▼
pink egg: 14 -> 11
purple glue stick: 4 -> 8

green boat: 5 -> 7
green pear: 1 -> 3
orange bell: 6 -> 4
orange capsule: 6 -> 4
▲
▼
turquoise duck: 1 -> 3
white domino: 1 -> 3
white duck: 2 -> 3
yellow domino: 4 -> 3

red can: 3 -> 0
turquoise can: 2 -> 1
▲
▼
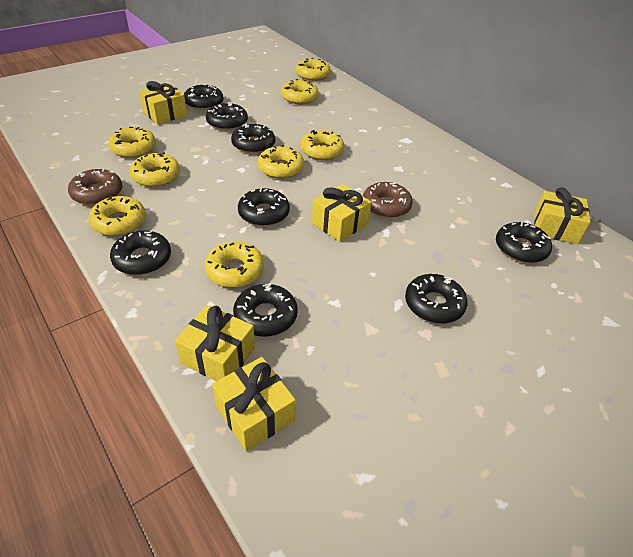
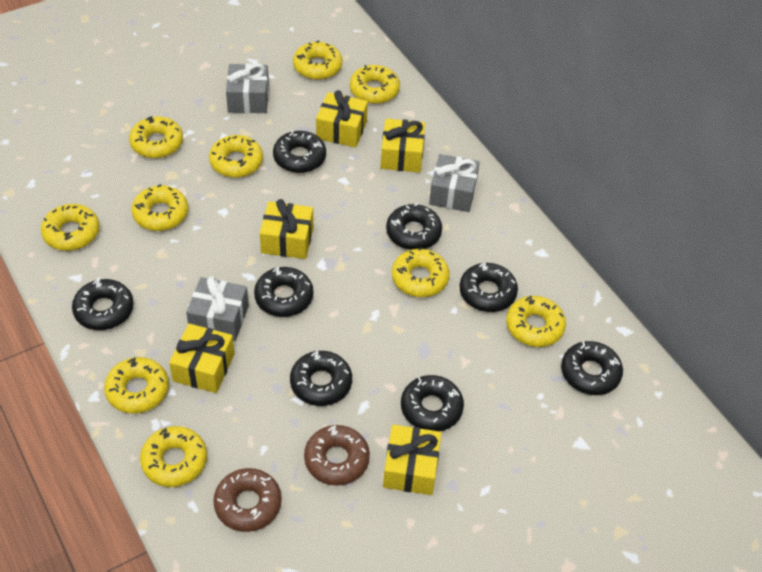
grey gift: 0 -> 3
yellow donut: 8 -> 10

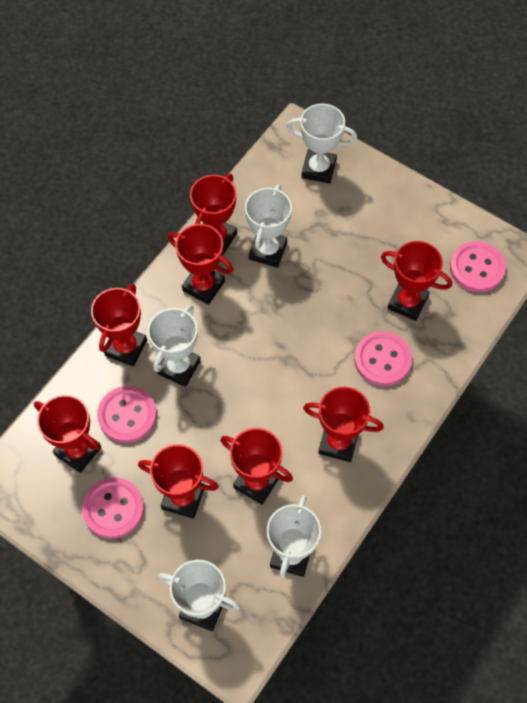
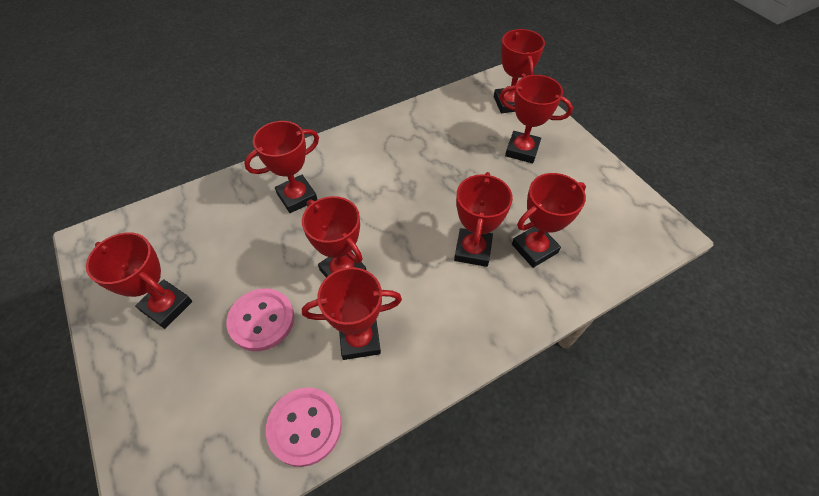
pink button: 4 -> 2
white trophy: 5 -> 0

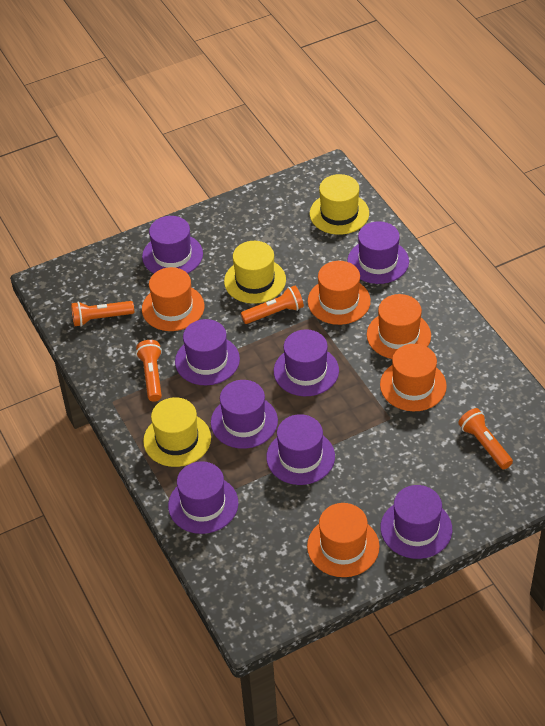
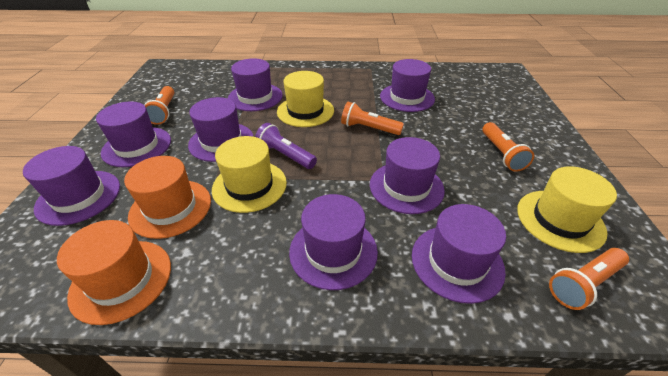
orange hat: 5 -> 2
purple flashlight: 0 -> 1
▲
Within the material above, show every line that includes "white".

* Finished task *
white domino: 1 -> 3
white duck: 2 -> 3
white trophy: 5 -> 0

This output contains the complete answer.